# WHAT TO DO
Transcribe the listing underneath, keeping each word exact and omitting the images.

# STORED DATA
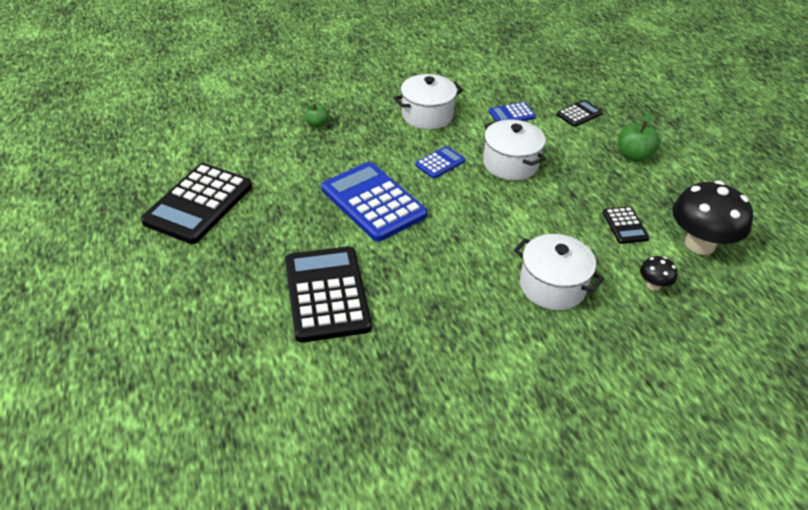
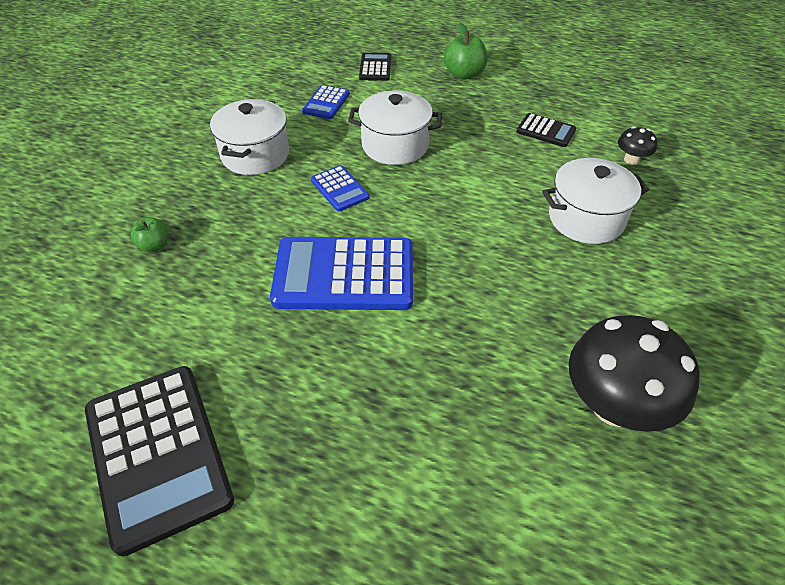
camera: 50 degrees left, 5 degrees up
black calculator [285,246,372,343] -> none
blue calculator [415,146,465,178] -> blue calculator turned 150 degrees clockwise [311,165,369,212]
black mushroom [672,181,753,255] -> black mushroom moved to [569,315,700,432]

# RESULT
camera: 50 degrees left, 5 degrees up
black calculator [285,246,372,343] -> none
blue calculator [415,146,465,178] -> blue calculator turned 150 degrees clockwise [311,165,369,212]
black mushroom [672,181,753,255] -> black mushroom moved to [569,315,700,432]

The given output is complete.